Exercise
Count the lines in the data below that contain the string "yellow", and reply with that number only.

────────

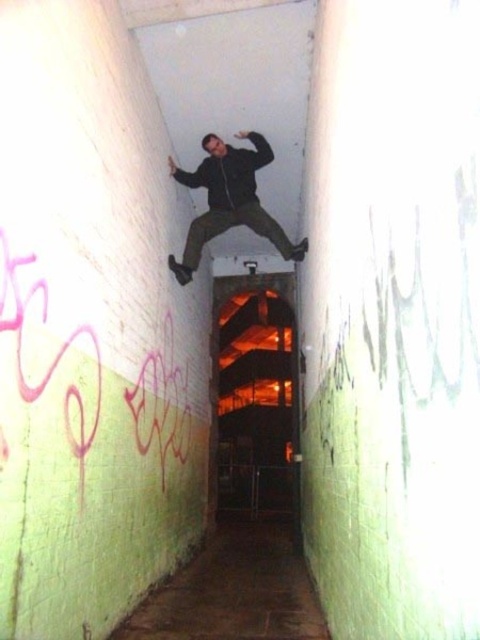
Question: Can you confirm if pink graffiti at left is positioned to the left of matte black jacket at center?

Choices:
 (A) yes
 (B) no

Answer: (A)

Question: Is pink graffiti at left to the left of matte black jacket at center from the viewer's perspective?

Choices:
 (A) no
 (B) yes

Answer: (B)

Question: Does pink graffiti at left have a smaller size compared to matte black jacket at center?

Choices:
 (A) no
 (B) yes

Answer: (B)

Question: Which of the following is the closest to the observer?

Choices:
 (A) matte black jacket at center
 (B) pink graffiti at left

Answer: (B)

Question: Which of the following is the closest to the observer?

Choices:
 (A) pink graffiti at left
 (B) matte black jacket at center

Answer: (A)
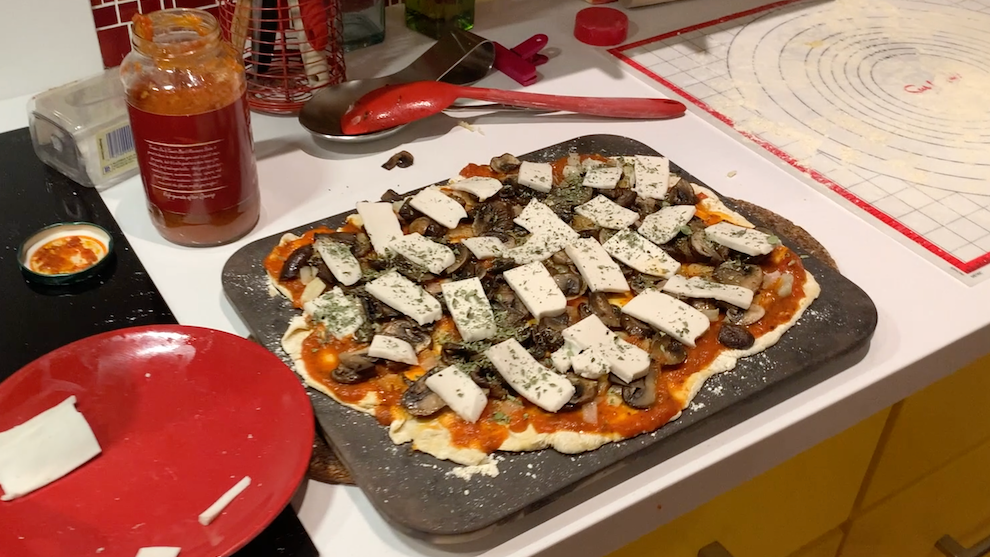
At what (x,y) coordinates should I click in order to perform the action: click on spoon rest. Please return your answer as a coordinate pair (x, y). Image resolution: width=990 pixels, height=557 pixels. Looking at the image, I should click on (322, 119).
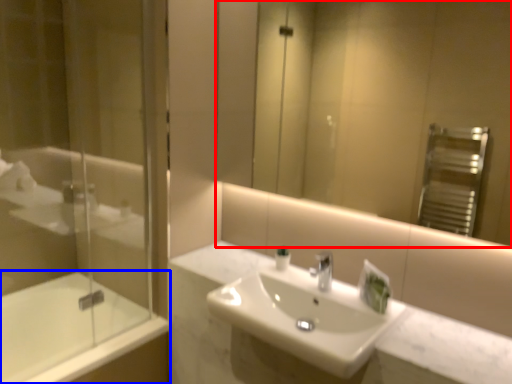
Question: Which point is further to the camera, mirror (highlighted by a red box) or bathtub (highlighted by a blue box)?

Choices:
 (A) mirror
 (B) bathtub

Answer: (B)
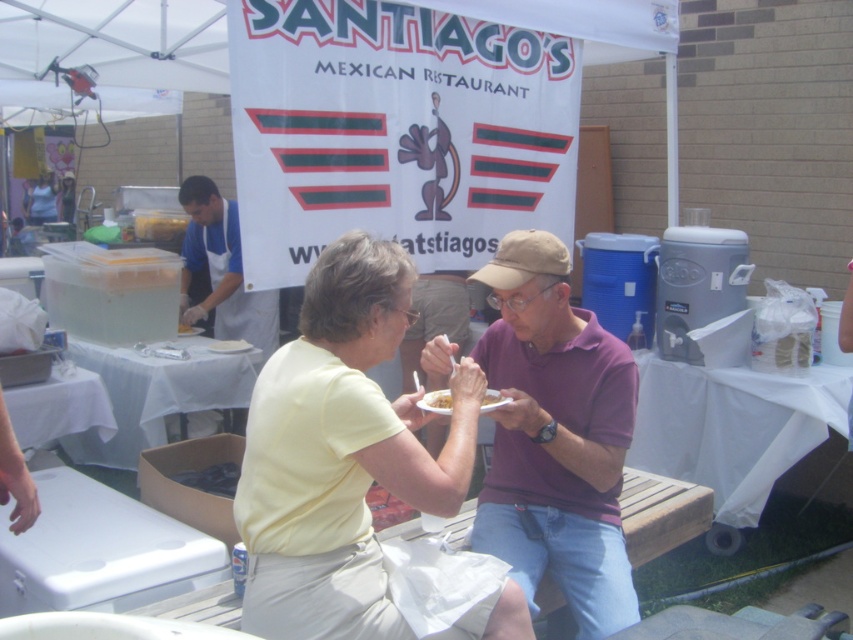
You are a photographer at the event and want to capture a photo of the purple cotton shirt at center and the white apron at left. Which one will appear closer to the camera in the photo?

The purple cotton shirt at center will appear closer to the camera in the photo because it is in front of the white apron at left according to the description.

You are a photographer at the event and want to capture a photo of the purple cotton shirt at center and the yellow matte plate at center. Which object should you focus on first if you want to ensure both are in frame without moving the camera?

Since the purple cotton shirt at center is taller than the yellow matte plate at center, you should focus on the purple cotton shirt at center first to ensure it fits within the frame.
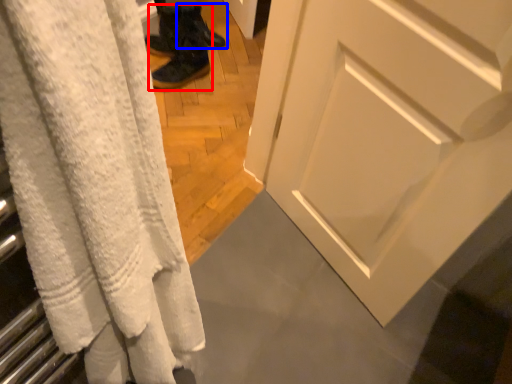
Question: Which object appears closest to the camera in this image, footwear (highlighted by a red box) or footwear (highlighted by a blue box)?

Choices:
 (A) footwear
 (B) footwear

Answer: (A)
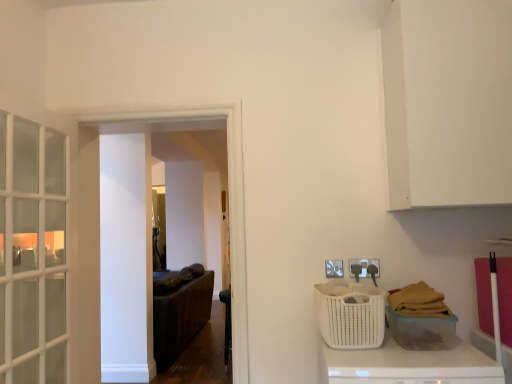
Question: Are white matte counter top at lower right and white woven basket at lower right, which is the first basket in left-to-right order, far apart?

Choices:
 (A) no
 (B) yes

Answer: (A)

Question: Does white matte counter top at lower right turn towards white woven basket at lower right, the 2th basket viewed from the right?

Choices:
 (A) yes
 (B) no

Answer: (B)

Question: Is white matte counter top at lower right to the right of white woven basket at lower right, which is the first basket in left-to-right order, from the viewer's perspective?

Choices:
 (A) no
 (B) yes

Answer: (B)

Question: From the image's perspective, is white matte counter top at lower right under white woven basket at lower right, which is the first basket in left-to-right order?

Choices:
 (A) yes
 (B) no

Answer: (A)

Question: Can you confirm if white matte counter top at lower right is shorter than white woven basket at lower right, which is the first basket in left-to-right order?

Choices:
 (A) no
 (B) yes

Answer: (A)

Question: From a real-world perspective, is white matte counter top at lower right physically above white woven basket at lower right, which is the first basket in left-to-right order?

Choices:
 (A) yes
 (B) no

Answer: (B)

Question: Does black leather chair at center come behind white matte counter top at lower right?

Choices:
 (A) no
 (B) yes

Answer: (B)

Question: Is black leather chair at center facing away from white matte counter top at lower right?

Choices:
 (A) yes
 (B) no

Answer: (B)

Question: Is black leather chair at center not within white matte counter top at lower right?

Choices:
 (A) yes
 (B) no

Answer: (A)

Question: Does black leather chair at center contain white matte counter top at lower right?

Choices:
 (A) yes
 (B) no

Answer: (B)

Question: Would you say black leather chair at center is a long distance from white matte counter top at lower right?

Choices:
 (A) yes
 (B) no

Answer: (A)

Question: Considering the relative sizes of black leather chair at center and white matte counter top at lower right in the image provided, is black leather chair at center bigger than white matte counter top at lower right?

Choices:
 (A) yes
 (B) no

Answer: (B)

Question: Is white matte counter top at lower right not near white wicker basket at lower right, which is the first basket in right-to-left order?

Choices:
 (A) yes
 (B) no

Answer: (B)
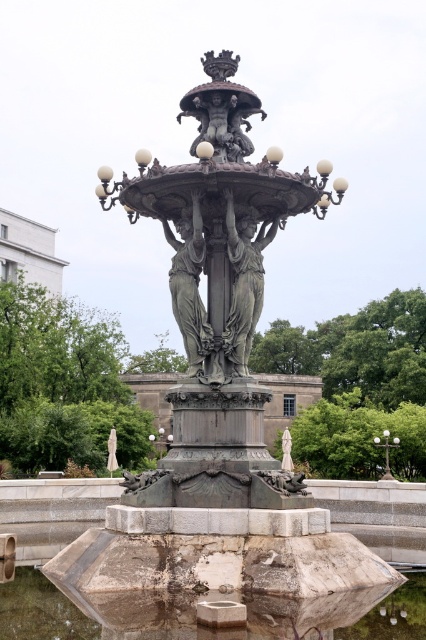
You are a tourist standing in front of the fountain and want to take a photo of the polished bronze statue at center. However, you notice the matte bronze lamp post at center is blocking your view. Based on the scene description, can you determine if the lamp post is behind or in front of the statue?

The polished bronze statue at center is in front of the matte bronze lamp post at center, so the lamp post is behind the statue and not blocking your view.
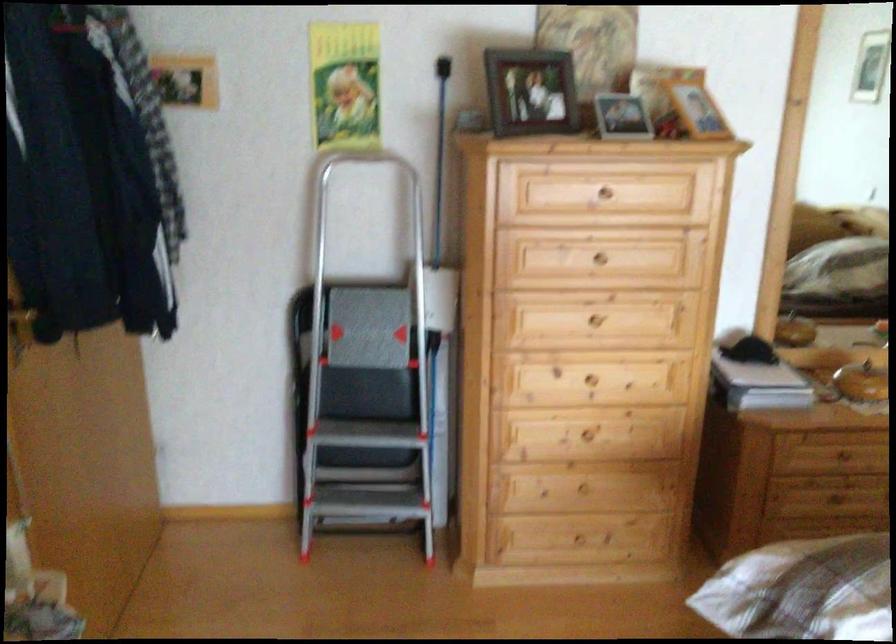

────────

Response area
2